* **TASK TO COMPLETE**: Write out every line from the listing below where the string "plus" is found.
----- DATA EXTRACTS -----
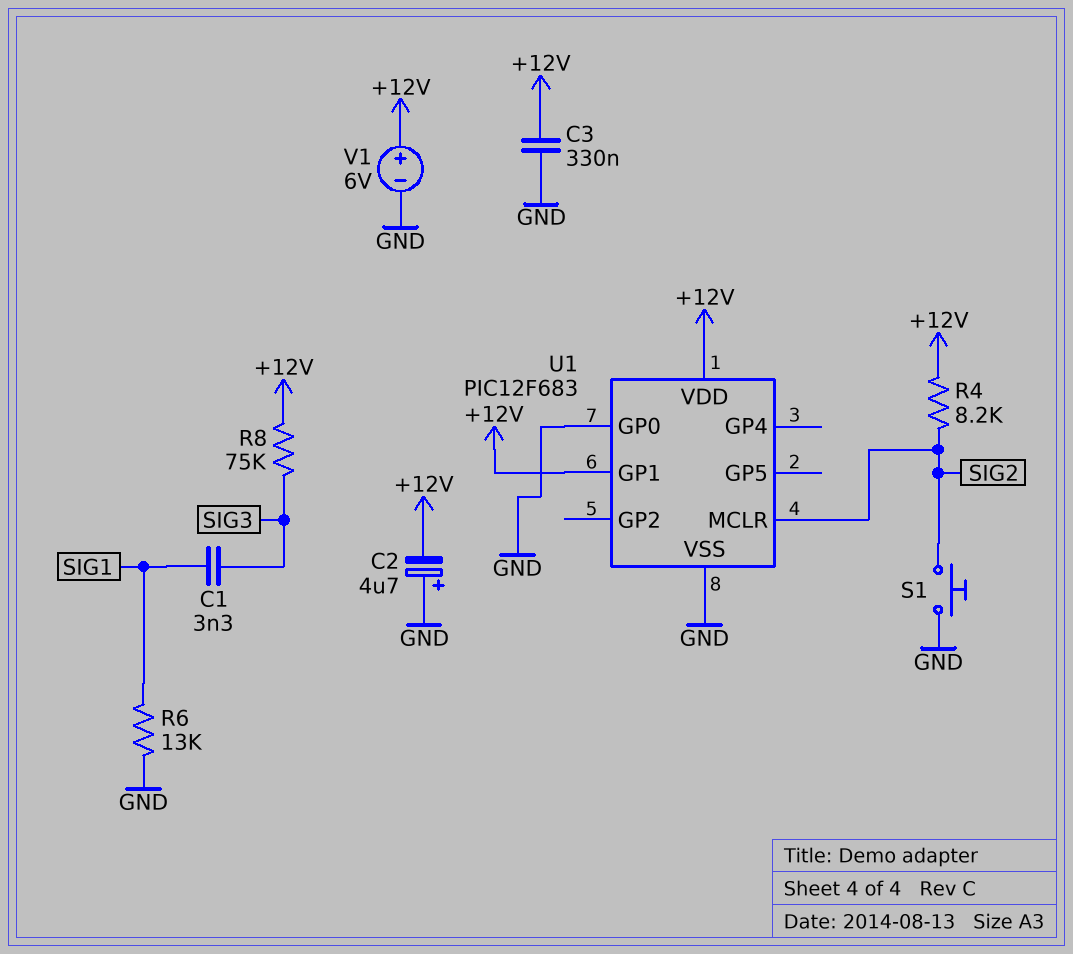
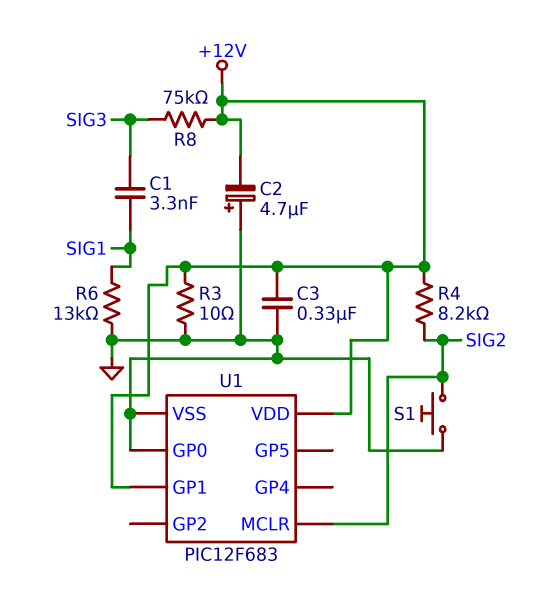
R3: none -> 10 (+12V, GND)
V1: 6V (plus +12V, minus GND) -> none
-----
----- DATA EXTRACTS -----
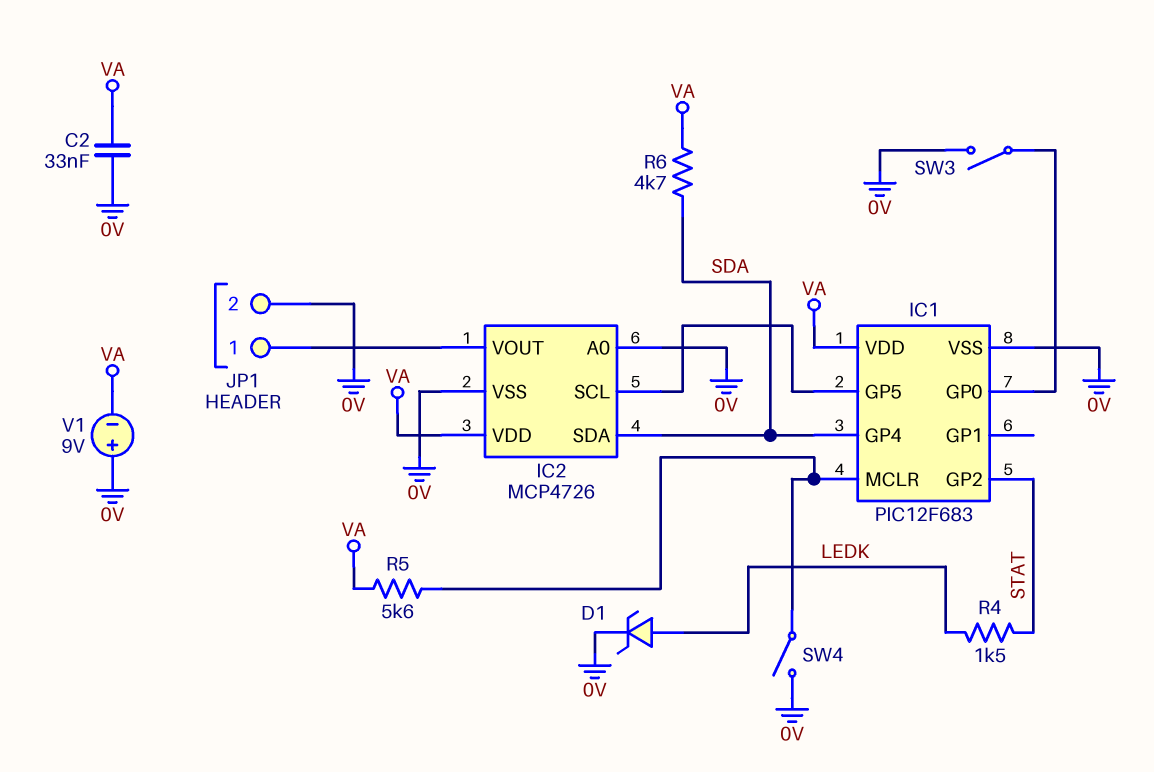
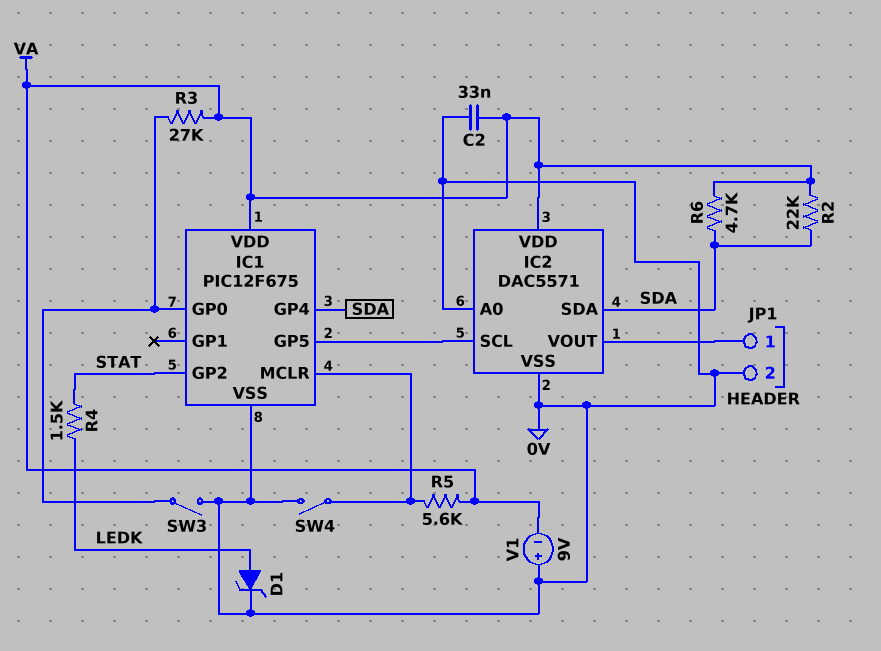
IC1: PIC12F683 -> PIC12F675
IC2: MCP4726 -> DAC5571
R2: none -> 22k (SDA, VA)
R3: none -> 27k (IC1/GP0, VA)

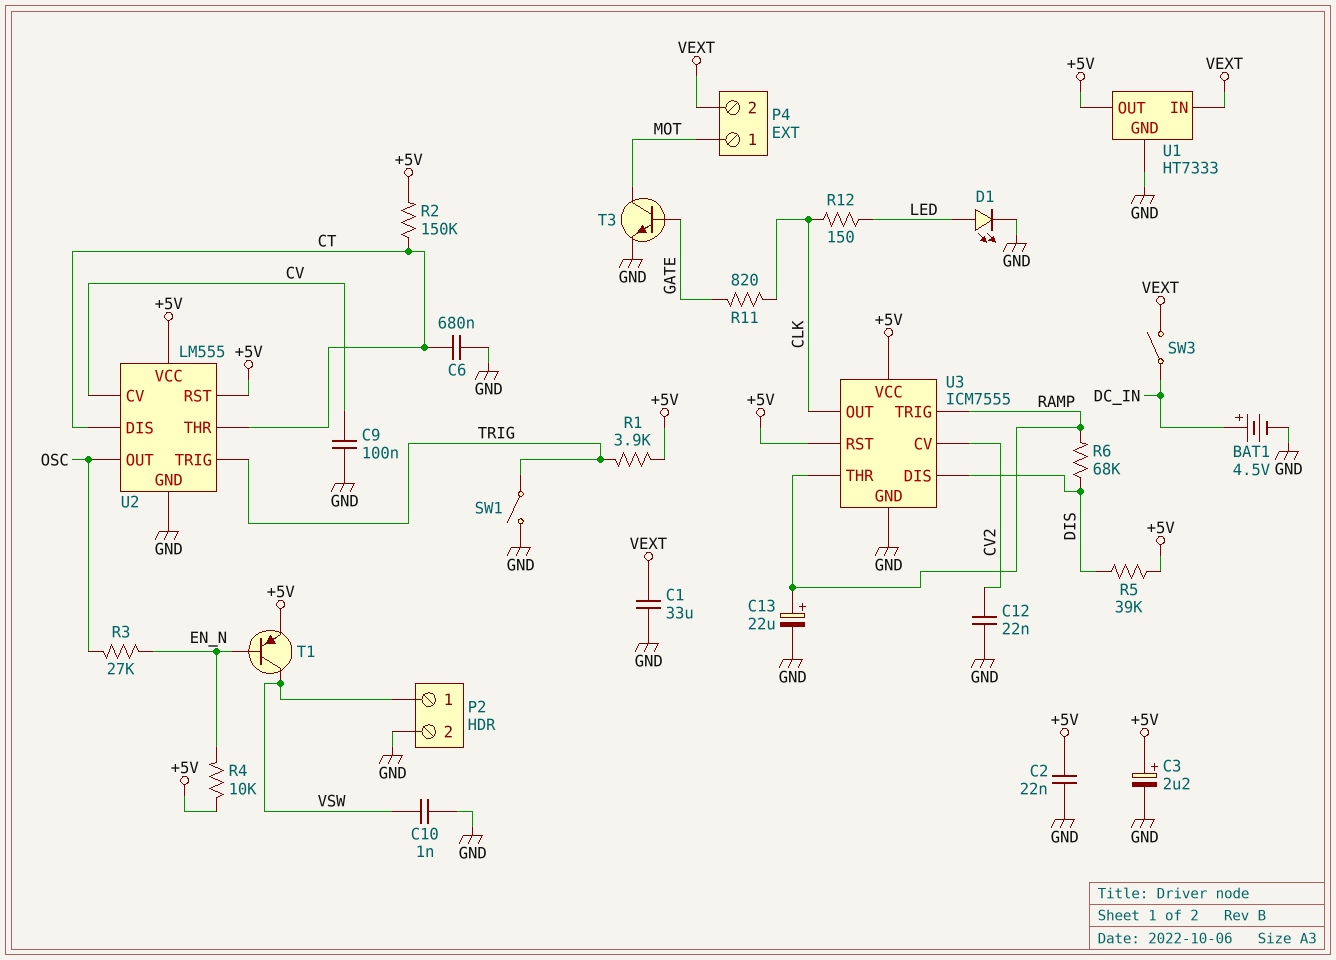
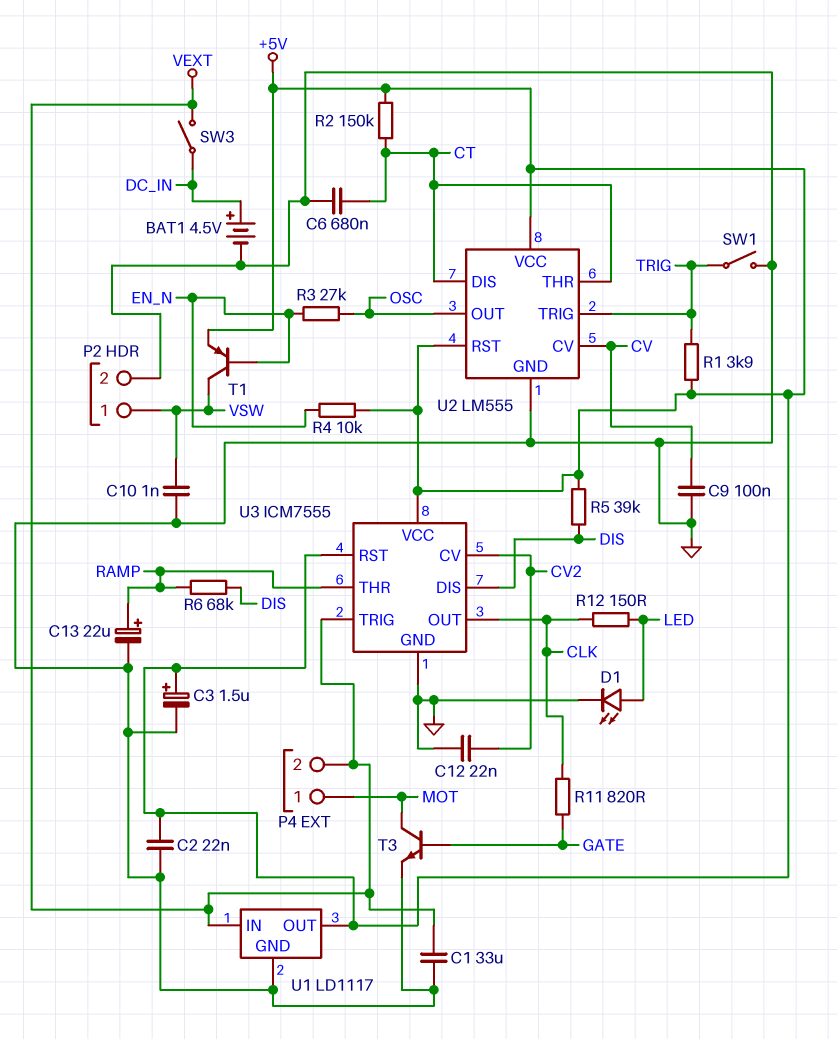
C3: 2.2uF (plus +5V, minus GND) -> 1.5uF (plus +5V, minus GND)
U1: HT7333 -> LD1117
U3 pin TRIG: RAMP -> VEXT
-----
----- DATA EXTRACTS -----
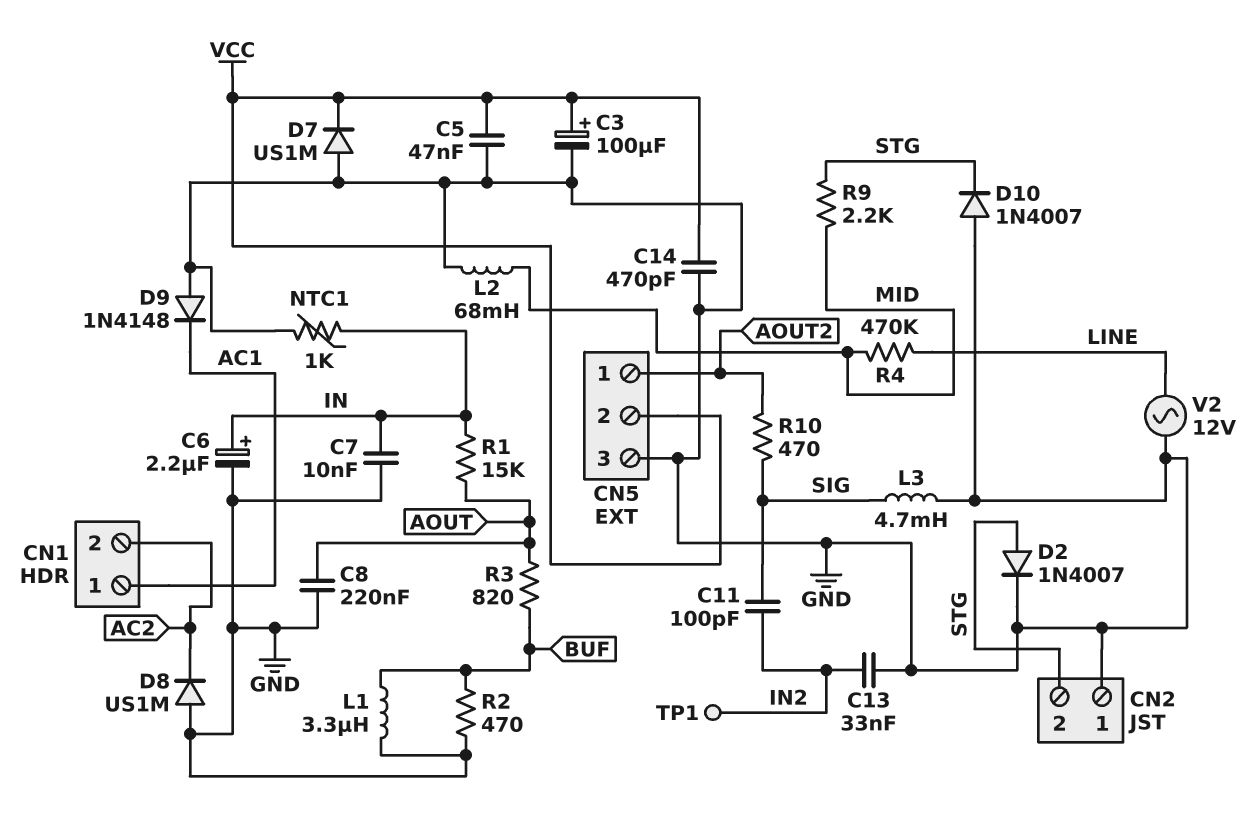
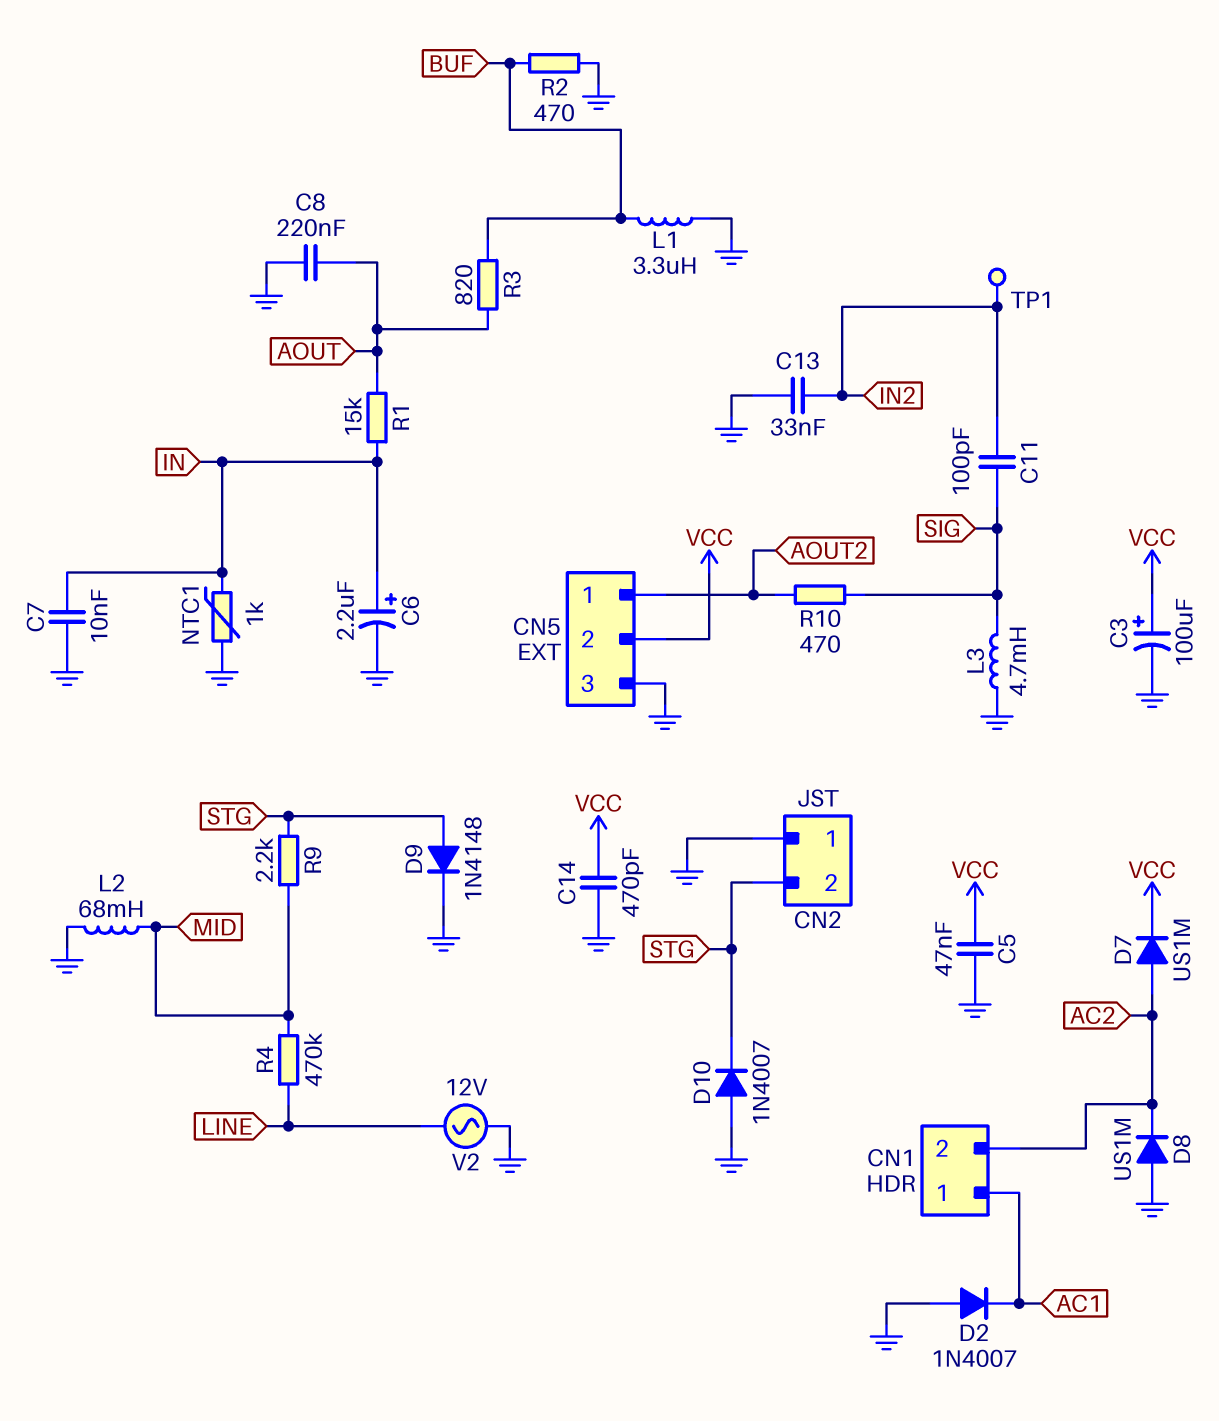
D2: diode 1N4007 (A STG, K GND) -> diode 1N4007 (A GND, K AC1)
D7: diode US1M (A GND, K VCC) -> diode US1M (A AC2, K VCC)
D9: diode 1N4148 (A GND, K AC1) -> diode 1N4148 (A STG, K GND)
-----
* **SOLUTION FOR THIS EXERCISE**:
V1: 6V (plus +12V, minus GND) -> none
C3: 2.2uF (plus +5V, minus GND) -> 1.5uF (plus +5V, minus GND)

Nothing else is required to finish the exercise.